Start of EXTRACTED ENTRIES
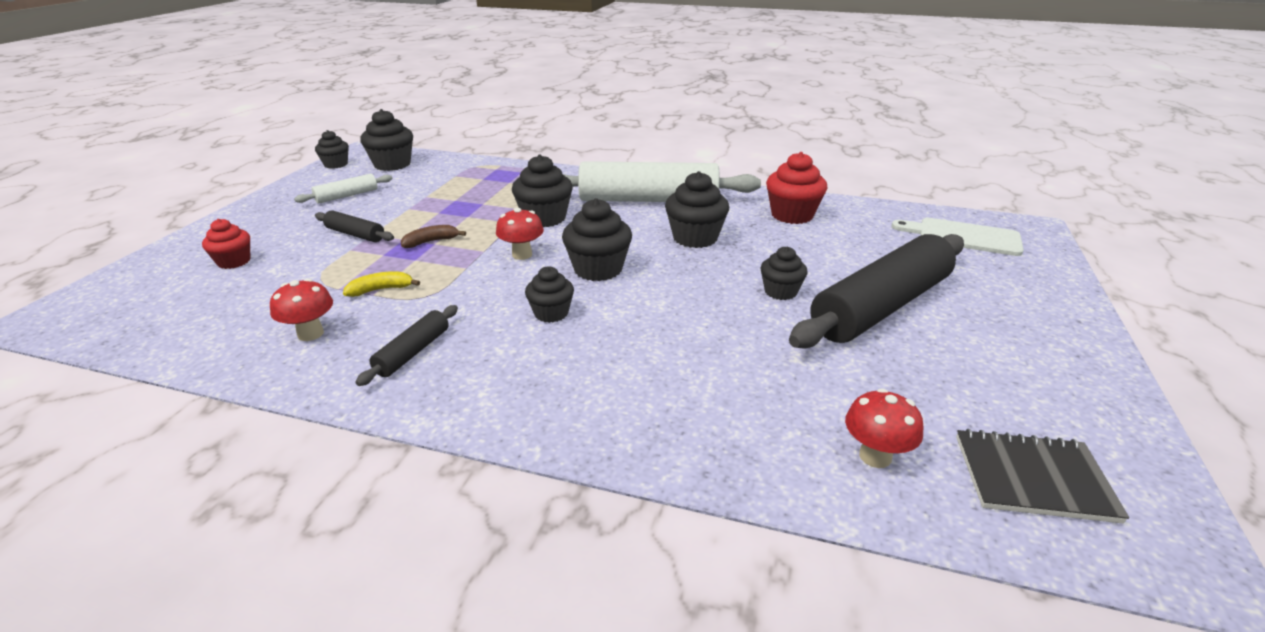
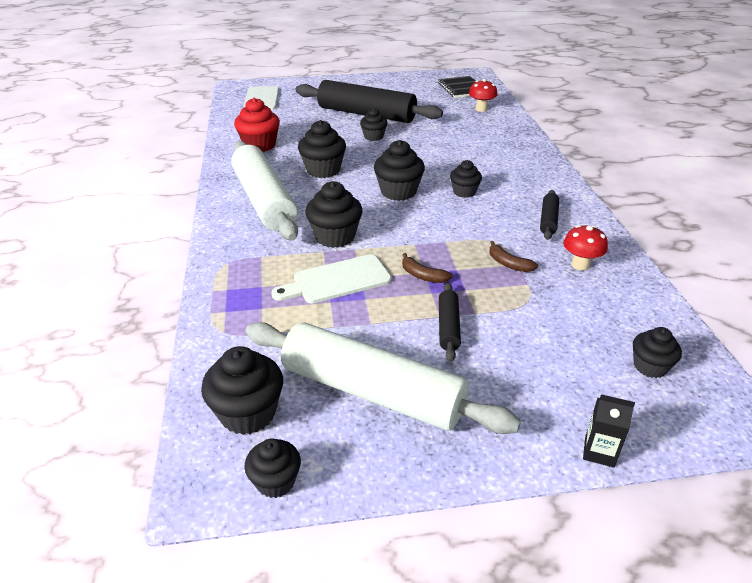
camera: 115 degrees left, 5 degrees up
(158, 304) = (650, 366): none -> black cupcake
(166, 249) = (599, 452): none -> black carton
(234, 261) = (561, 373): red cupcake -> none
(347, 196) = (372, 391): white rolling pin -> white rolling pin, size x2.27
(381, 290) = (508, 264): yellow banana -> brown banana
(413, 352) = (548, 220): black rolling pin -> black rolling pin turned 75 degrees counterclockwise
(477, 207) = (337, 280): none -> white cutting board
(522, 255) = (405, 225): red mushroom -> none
End of EXTRACTED ENTRIES
Start of EXTRACTED ENTRIES
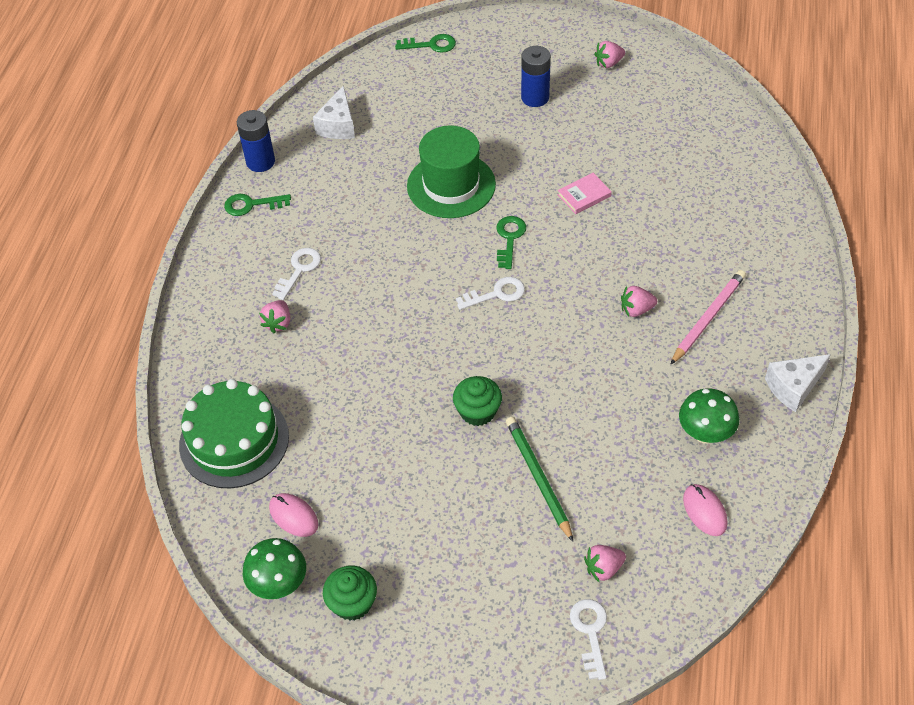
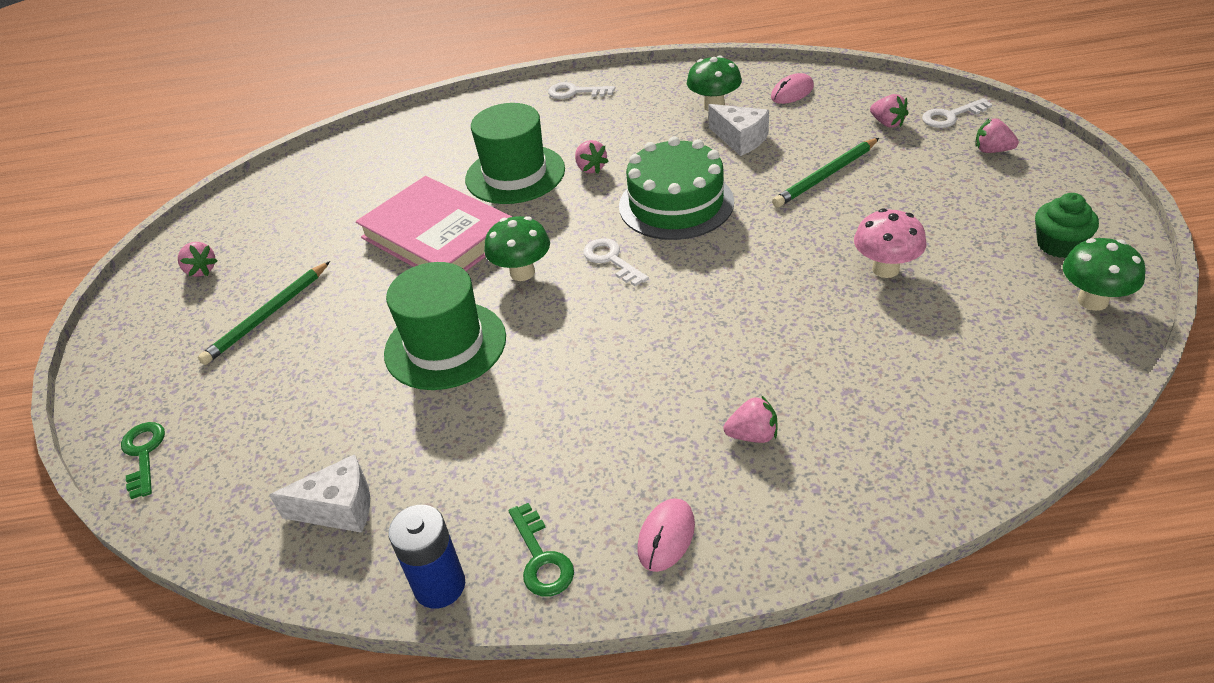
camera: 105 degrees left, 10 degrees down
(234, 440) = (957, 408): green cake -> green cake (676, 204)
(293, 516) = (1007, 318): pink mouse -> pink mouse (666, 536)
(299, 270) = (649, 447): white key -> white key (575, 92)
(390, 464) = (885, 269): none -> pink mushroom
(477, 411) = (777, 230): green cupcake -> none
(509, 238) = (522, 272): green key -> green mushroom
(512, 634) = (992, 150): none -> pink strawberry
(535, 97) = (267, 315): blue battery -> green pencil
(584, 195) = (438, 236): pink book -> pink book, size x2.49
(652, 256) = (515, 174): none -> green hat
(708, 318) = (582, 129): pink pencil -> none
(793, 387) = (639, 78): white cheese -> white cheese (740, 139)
End of EXTRACTED ENTRIES
Start of EXTRACTED ENTRIES
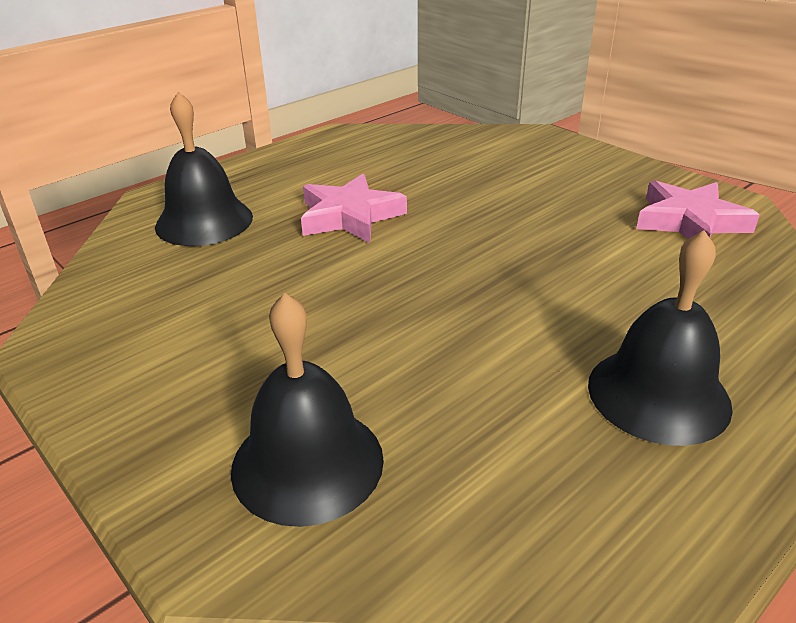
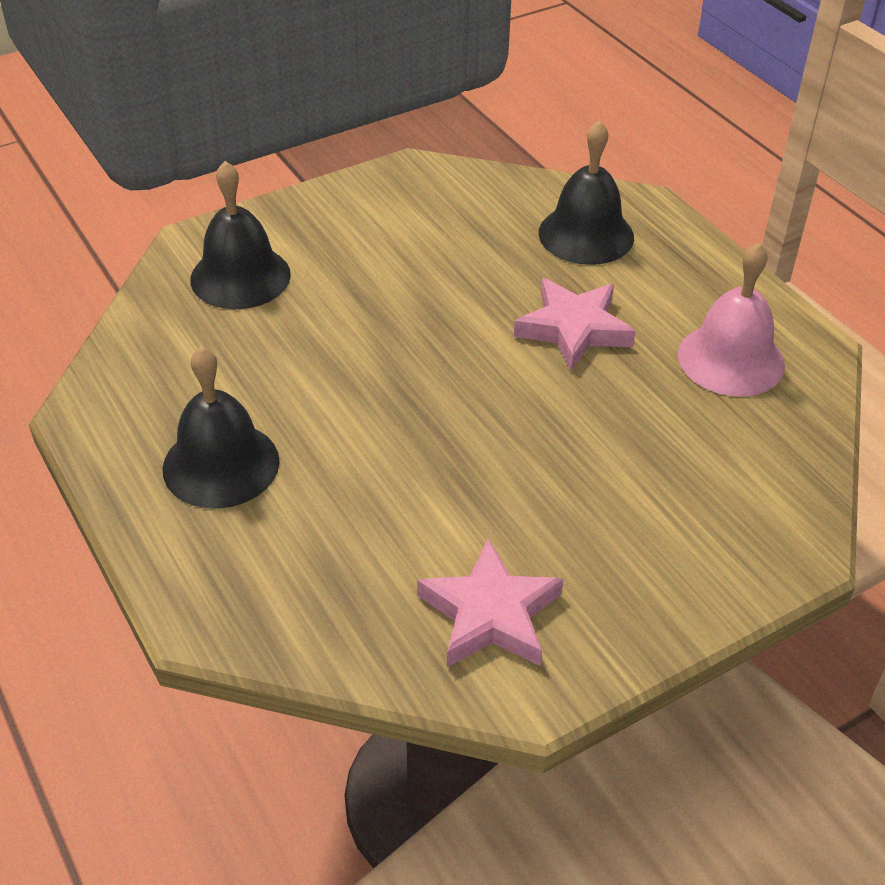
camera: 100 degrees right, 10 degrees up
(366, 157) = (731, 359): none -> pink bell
End of EXTRACTED ENTRIES
ASSIGNMENT:
Using the records above, give the number of lines in which the word "green" occurs, and nothing else.

RESPONSE AREA:
5